- The problem
Below are some entries. Repeat exactly the lines from the one with "none -> green tile B3:B6 level 1" through the one with "none -> cyan cone I7 level 2", and only those.

Collected data entries:
○ ○ ○
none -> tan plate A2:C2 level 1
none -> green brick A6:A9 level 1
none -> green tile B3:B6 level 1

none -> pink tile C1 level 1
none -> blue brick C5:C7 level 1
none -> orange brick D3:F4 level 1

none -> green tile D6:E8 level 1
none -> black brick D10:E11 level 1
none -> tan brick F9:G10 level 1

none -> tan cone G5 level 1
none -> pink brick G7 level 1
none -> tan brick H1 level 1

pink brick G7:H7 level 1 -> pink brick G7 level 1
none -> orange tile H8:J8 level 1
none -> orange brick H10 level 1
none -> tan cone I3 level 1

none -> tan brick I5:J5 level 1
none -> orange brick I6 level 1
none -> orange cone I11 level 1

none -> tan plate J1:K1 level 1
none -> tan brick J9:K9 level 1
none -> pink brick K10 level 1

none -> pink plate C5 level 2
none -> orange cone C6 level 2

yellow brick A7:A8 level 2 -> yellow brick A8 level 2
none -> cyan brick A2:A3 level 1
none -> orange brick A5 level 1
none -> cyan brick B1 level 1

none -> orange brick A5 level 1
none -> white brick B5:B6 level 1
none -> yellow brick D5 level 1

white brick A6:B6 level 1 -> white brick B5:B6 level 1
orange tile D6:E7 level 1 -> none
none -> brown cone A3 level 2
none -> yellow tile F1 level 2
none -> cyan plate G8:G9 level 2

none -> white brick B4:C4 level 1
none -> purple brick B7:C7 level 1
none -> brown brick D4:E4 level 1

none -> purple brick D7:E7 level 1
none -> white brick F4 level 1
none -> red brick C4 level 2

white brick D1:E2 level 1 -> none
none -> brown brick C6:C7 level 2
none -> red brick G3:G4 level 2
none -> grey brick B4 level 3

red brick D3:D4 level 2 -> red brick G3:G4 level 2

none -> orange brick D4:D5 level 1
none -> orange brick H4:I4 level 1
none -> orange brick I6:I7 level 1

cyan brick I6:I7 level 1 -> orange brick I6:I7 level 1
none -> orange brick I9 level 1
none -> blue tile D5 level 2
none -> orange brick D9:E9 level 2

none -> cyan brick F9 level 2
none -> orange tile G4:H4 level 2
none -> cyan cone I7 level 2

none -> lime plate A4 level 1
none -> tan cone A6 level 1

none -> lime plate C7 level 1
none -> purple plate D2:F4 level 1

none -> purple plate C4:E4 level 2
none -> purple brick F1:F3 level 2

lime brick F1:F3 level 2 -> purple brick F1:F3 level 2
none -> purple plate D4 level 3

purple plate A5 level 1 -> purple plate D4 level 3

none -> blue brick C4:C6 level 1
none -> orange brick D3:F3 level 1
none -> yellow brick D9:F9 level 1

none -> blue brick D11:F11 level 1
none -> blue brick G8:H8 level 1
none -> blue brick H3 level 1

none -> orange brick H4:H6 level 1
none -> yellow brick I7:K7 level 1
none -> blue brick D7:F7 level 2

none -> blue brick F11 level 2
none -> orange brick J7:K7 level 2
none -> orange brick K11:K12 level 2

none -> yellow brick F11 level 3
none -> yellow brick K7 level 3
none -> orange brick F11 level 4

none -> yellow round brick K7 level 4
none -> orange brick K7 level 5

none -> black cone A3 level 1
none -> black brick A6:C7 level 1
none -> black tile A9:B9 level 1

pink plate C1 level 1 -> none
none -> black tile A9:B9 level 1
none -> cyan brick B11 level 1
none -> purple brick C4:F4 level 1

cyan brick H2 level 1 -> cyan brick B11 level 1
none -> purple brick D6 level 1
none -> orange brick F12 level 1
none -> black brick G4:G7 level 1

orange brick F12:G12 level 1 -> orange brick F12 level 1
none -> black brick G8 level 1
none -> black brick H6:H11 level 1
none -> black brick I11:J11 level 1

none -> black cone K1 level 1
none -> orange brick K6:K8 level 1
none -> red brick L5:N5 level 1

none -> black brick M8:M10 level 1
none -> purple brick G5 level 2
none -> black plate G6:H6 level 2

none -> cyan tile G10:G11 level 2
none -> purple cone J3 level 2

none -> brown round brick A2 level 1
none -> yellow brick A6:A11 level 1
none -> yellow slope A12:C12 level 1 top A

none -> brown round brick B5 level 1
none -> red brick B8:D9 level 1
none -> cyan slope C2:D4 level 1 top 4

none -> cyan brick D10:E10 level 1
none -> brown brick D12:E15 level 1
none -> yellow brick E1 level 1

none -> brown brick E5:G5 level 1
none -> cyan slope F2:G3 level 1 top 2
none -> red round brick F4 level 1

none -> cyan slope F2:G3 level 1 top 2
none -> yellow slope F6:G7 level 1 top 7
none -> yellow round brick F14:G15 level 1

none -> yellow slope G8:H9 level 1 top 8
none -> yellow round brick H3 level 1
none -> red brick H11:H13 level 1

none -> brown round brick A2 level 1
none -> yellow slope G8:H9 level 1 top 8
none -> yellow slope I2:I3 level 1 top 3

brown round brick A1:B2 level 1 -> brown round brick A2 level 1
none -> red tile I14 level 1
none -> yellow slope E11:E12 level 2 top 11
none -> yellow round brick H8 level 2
○ ○ ○
- Solution to the exercise
none -> green tile B3:B6 level 1

none -> pink tile C1 level 1
none -> blue brick C5:C7 level 1
none -> orange brick D3:F4 level 1

none -> green tile D6:E8 level 1
none -> black brick D10:E11 level 1
none -> tan brick F9:G10 level 1

none -> tan cone G5 level 1
none -> pink brick G7 level 1
none -> tan brick H1 level 1

pink brick G7:H7 level 1 -> pink brick G7 level 1
none -> orange tile H8:J8 level 1
none -> orange brick H10 level 1
none -> tan cone I3 level 1

none -> tan brick I5:J5 level 1
none -> orange brick I6 level 1
none -> orange cone I11 level 1

none -> tan plate J1:K1 level 1
none -> tan brick J9:K9 level 1
none -> pink brick K10 level 1

none -> pink plate C5 level 2
none -> orange cone C6 level 2

yellow brick A7:A8 level 2 -> yellow brick A8 level 2
none -> cyan brick A2:A3 level 1
none -> orange brick A5 level 1
none -> cyan brick B1 level 1

none -> orange brick A5 level 1
none -> white brick B5:B6 level 1
none -> yellow brick D5 level 1

white brick A6:B6 level 1 -> white brick B5:B6 level 1
orange tile D6:E7 level 1 -> none
none -> brown cone A3 level 2
none -> yellow tile F1 level 2
none -> cyan plate G8:G9 level 2

none -> white brick B4:C4 level 1
none -> purple brick B7:C7 level 1
none -> brown brick D4:E4 level 1

none -> purple brick D7:E7 level 1
none -> white brick F4 level 1
none -> red brick C4 level 2

white brick D1:E2 level 1 -> none
none -> brown brick C6:C7 level 2
none -> red brick G3:G4 level 2
none -> grey brick B4 level 3

red brick D3:D4 level 2 -> red brick G3:G4 level 2

none -> orange brick D4:D5 level 1
none -> orange brick H4:I4 level 1
none -> orange brick I6:I7 level 1

cyan brick I6:I7 level 1 -> orange brick I6:I7 level 1
none -> orange brick I9 level 1
none -> blue tile D5 level 2
none -> orange brick D9:E9 level 2

none -> cyan brick F9 level 2
none -> orange tile G4:H4 level 2
none -> cyan cone I7 level 2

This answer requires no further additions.